§ **Required action**
Scan the records below for the line containing "orange teddy bear [348,231,373,262]" and the line containing "orange cactus [479,268,515,304] -> none". Copy both, plus every line between, exactly.

(Dataset records)

####################

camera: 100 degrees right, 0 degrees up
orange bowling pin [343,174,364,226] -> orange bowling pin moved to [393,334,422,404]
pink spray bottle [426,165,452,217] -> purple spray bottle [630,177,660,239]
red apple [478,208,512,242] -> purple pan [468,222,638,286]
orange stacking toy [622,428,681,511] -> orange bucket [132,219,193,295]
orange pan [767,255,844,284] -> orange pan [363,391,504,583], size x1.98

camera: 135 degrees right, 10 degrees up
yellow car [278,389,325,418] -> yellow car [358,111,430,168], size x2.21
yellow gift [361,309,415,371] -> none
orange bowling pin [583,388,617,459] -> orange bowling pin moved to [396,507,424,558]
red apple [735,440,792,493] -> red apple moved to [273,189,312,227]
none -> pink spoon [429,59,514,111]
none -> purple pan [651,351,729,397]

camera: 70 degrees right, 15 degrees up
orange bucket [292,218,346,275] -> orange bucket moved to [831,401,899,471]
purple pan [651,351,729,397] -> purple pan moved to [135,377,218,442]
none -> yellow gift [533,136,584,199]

####################

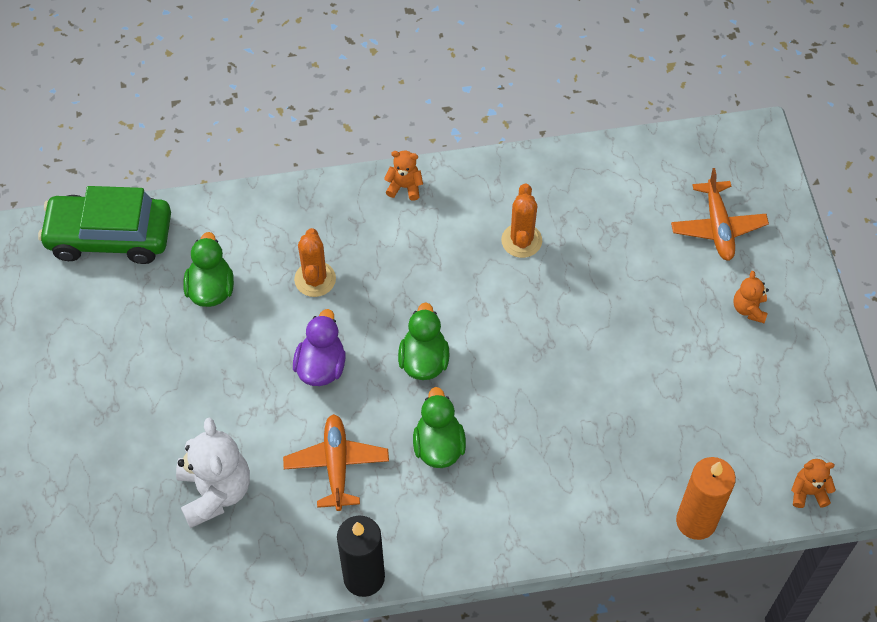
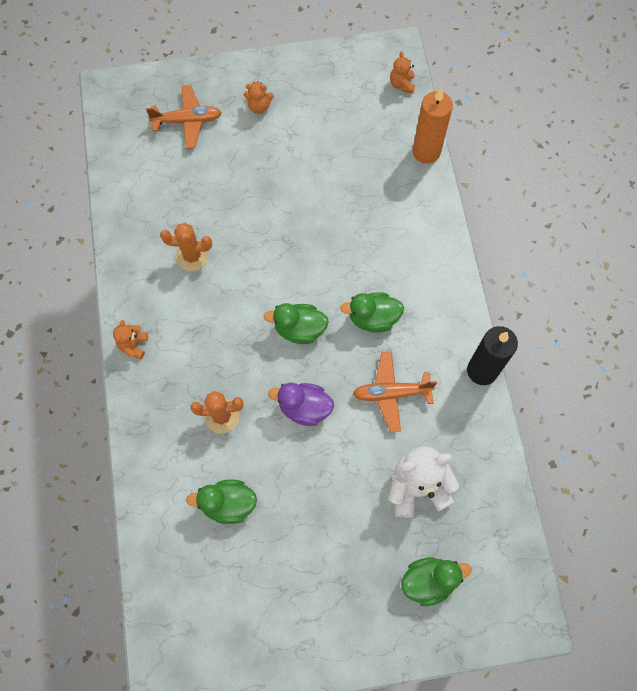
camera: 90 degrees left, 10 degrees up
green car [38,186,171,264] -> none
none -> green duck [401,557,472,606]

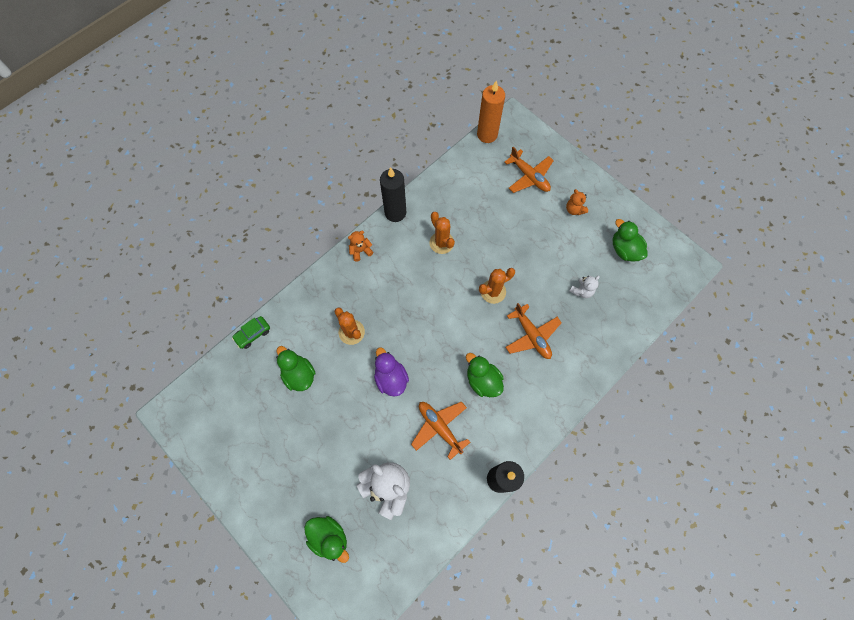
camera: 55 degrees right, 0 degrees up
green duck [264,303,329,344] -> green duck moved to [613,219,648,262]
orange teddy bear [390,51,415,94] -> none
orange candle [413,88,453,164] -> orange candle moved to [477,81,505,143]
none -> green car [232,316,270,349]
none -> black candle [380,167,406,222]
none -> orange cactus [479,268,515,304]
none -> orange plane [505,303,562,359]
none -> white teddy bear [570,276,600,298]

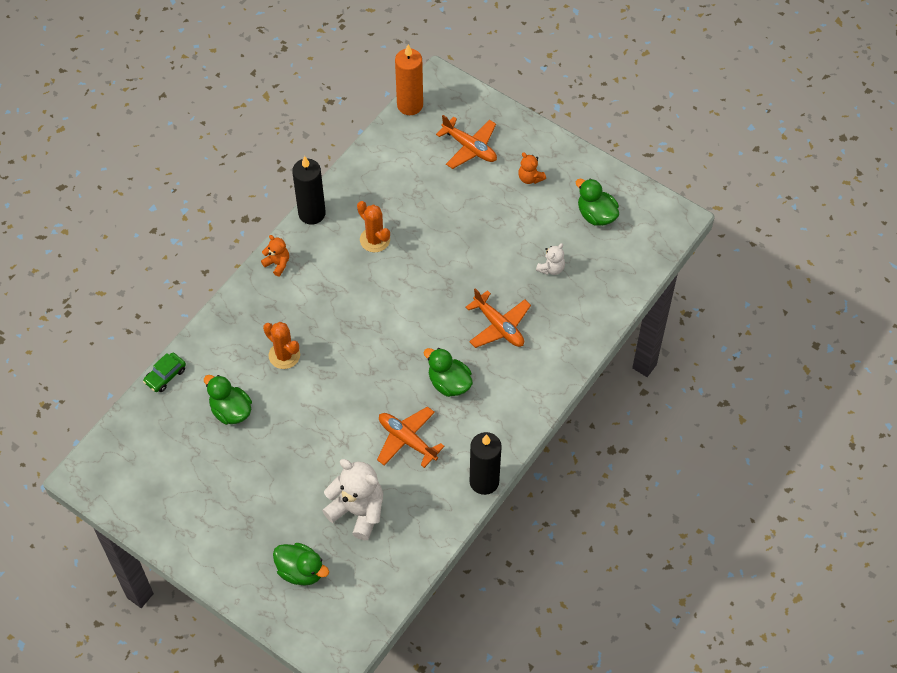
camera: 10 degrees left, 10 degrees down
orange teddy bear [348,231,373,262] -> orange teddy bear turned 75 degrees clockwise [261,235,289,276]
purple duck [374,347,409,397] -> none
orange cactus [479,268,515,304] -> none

####################

§ **Result below**
orange teddy bear [348,231,373,262] -> orange teddy bear turned 75 degrees clockwise [261,235,289,276]
purple duck [374,347,409,397] -> none
orange cactus [479,268,515,304] -> none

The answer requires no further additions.